- _Records_

## Begin

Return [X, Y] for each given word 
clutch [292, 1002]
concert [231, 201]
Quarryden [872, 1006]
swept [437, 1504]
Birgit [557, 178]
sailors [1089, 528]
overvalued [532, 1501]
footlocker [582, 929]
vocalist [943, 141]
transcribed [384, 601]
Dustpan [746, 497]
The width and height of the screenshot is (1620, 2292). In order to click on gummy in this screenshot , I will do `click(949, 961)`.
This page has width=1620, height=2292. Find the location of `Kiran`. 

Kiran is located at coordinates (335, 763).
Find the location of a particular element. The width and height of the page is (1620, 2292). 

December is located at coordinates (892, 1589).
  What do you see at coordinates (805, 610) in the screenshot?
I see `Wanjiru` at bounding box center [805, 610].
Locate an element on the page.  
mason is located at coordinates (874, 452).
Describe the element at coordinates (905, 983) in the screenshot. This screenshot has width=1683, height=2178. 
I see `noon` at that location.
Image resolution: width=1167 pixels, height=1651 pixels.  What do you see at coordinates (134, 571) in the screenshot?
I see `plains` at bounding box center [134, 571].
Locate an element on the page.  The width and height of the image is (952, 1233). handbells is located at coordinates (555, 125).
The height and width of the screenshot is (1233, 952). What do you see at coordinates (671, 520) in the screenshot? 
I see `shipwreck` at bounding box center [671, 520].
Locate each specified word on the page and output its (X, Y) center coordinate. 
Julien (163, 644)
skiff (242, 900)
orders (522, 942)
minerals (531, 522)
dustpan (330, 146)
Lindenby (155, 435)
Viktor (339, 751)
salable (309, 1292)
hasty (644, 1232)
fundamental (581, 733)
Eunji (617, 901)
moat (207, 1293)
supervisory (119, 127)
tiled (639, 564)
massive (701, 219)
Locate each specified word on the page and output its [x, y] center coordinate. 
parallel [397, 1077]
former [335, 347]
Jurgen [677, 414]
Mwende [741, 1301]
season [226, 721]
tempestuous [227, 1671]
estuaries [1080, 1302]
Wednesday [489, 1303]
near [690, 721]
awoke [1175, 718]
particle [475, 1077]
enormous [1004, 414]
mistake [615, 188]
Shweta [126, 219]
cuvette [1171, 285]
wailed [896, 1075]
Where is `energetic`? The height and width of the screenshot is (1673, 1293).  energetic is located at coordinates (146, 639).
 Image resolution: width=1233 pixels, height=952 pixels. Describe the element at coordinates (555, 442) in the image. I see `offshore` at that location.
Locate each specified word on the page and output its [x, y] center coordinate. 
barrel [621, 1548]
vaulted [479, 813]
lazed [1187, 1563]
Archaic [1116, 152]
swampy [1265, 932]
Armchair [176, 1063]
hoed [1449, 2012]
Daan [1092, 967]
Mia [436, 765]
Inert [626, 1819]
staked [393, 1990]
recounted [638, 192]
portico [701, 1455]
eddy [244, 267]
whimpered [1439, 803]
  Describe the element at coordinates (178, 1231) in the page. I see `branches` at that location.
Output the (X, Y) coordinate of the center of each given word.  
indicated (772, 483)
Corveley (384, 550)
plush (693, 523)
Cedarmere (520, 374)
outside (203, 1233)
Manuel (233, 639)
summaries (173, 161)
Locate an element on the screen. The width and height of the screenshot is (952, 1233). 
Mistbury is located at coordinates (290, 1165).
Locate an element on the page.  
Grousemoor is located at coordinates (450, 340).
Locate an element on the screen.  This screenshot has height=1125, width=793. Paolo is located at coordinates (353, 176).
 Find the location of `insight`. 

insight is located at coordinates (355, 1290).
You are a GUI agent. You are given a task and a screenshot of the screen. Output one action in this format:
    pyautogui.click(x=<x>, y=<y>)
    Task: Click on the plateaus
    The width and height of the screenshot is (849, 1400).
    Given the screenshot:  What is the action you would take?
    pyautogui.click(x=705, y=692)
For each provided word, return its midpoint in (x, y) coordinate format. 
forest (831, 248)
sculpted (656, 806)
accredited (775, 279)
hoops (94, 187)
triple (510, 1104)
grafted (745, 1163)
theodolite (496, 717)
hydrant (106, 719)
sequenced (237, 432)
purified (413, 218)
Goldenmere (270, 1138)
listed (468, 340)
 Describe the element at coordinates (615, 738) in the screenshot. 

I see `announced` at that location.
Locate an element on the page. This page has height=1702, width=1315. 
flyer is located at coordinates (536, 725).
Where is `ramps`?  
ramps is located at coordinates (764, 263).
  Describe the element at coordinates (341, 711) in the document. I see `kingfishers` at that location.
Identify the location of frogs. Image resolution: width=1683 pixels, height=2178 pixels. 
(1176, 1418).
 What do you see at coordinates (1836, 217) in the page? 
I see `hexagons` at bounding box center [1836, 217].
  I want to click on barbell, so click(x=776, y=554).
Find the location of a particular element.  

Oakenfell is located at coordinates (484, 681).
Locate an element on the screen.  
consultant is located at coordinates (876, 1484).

## End

- _Given problem_
Reproduce all of the items above word for word, with no changes.

- _Exercise result_
Return [X, Y] for each given word 
clutch [292, 1002]
concert [231, 201]
Quarryden [872, 1006]
swept [437, 1504]
Birgit [557, 178]
sailors [1089, 528]
overvalued [532, 1501]
footlocker [582, 929]
vocalist [943, 141]
transcribed [384, 601]
Dustpan [746, 497]
The width and height of the screenshot is (1620, 2292). In order to click on gummy in this screenshot , I will do `click(949, 961)`.
This page has width=1620, height=2292. Find the location of `Kiran`. 

Kiran is located at coordinates (335, 763).
Find the location of a particular element. The width and height of the page is (1620, 2292). 

December is located at coordinates (892, 1589).
  What do you see at coordinates (805, 610) in the screenshot?
I see `Wanjiru` at bounding box center [805, 610].
Locate an element on the page.  
mason is located at coordinates (874, 452).
Describe the element at coordinates (905, 983) in the screenshot. This screenshot has width=1683, height=2178. 
I see `noon` at that location.
Image resolution: width=1167 pixels, height=1651 pixels.  What do you see at coordinates (134, 571) in the screenshot?
I see `plains` at bounding box center [134, 571].
Locate an element on the page.  The width and height of the image is (952, 1233). handbells is located at coordinates (555, 125).
The height and width of the screenshot is (1233, 952). What do you see at coordinates (671, 520) in the screenshot? 
I see `shipwreck` at bounding box center [671, 520].
Locate each specified word on the page and output its (X, Y) center coordinate. 
Julien (163, 644)
skiff (242, 900)
orders (522, 942)
minerals (531, 522)
dustpan (330, 146)
Lindenby (155, 435)
Viktor (339, 751)
salable (309, 1292)
hasty (644, 1232)
fundamental (581, 733)
Eunji (617, 901)
moat (207, 1293)
supervisory (119, 127)
tiled (639, 564)
massive (701, 219)
Locate each specified word on the page and output its [x, y] center coordinate. 
parallel [397, 1077]
former [335, 347]
Jurgen [677, 414]
Mwende [741, 1301]
season [226, 721]
tempestuous [227, 1671]
estuaries [1080, 1302]
Wednesday [489, 1303]
near [690, 721]
awoke [1175, 718]
particle [475, 1077]
enormous [1004, 414]
mistake [615, 188]
Shweta [126, 219]
cuvette [1171, 285]
wailed [896, 1075]
Where is `energetic`? The height and width of the screenshot is (1673, 1293).  energetic is located at coordinates (146, 639).
 Image resolution: width=1233 pixels, height=952 pixels. Describe the element at coordinates (555, 442) in the image. I see `offshore` at that location.
Locate each specified word on the page and output its [x, y] center coordinate. 
barrel [621, 1548]
vaulted [479, 813]
lazed [1187, 1563]
Archaic [1116, 152]
swampy [1265, 932]
Armchair [176, 1063]
hoed [1449, 2012]
Daan [1092, 967]
Mia [436, 765]
Inert [626, 1819]
staked [393, 1990]
recounted [638, 192]
portico [701, 1455]
eddy [244, 267]
whimpered [1439, 803]
  Describe the element at coordinates (178, 1231) in the page. I see `branches` at that location.
Output the (X, Y) coordinate of the center of each given word.  
indicated (772, 483)
Corveley (384, 550)
plush (693, 523)
Cedarmere (520, 374)
outside (203, 1233)
Manuel (233, 639)
summaries (173, 161)
Locate an element on the screen. The width and height of the screenshot is (952, 1233). 
Mistbury is located at coordinates (290, 1165).
Locate an element on the page.  
Grousemoor is located at coordinates (450, 340).
Locate an element on the screen.  This screenshot has height=1125, width=793. Paolo is located at coordinates (353, 176).
 Find the location of `insight`. 

insight is located at coordinates (355, 1290).
You are a GUI agent. You are given a task and a screenshot of the screen. Output one action in this format:
    pyautogui.click(x=<x>, y=<y>)
    Task: Click on the plateaus
    The width and height of the screenshot is (849, 1400).
    Given the screenshot:  What is the action you would take?
    pyautogui.click(x=705, y=692)
For each provided word, return its midpoint in (x, y) coordinate format. 
forest (831, 248)
sculpted (656, 806)
accredited (775, 279)
hoops (94, 187)
triple (510, 1104)
grafted (745, 1163)
theodolite (496, 717)
hydrant (106, 719)
sequenced (237, 432)
purified (413, 218)
Goldenmere (270, 1138)
listed (468, 340)
 Describe the element at coordinates (615, 738) in the screenshot. 

I see `announced` at that location.
Locate an element on the page. This page has height=1702, width=1315. 
flyer is located at coordinates (536, 725).
Where is `ramps`?  
ramps is located at coordinates (764, 263).
  Describe the element at coordinates (341, 711) in the document. I see `kingfishers` at that location.
Identify the location of frogs. Image resolution: width=1683 pixels, height=2178 pixels. 
(1176, 1418).
 What do you see at coordinates (1836, 217) in the page? 
I see `hexagons` at bounding box center [1836, 217].
  I want to click on barbell, so click(x=776, y=554).
Find the location of a particular element.  

Oakenfell is located at coordinates (484, 681).
Locate an element on the screen.  
consultant is located at coordinates (876, 1484).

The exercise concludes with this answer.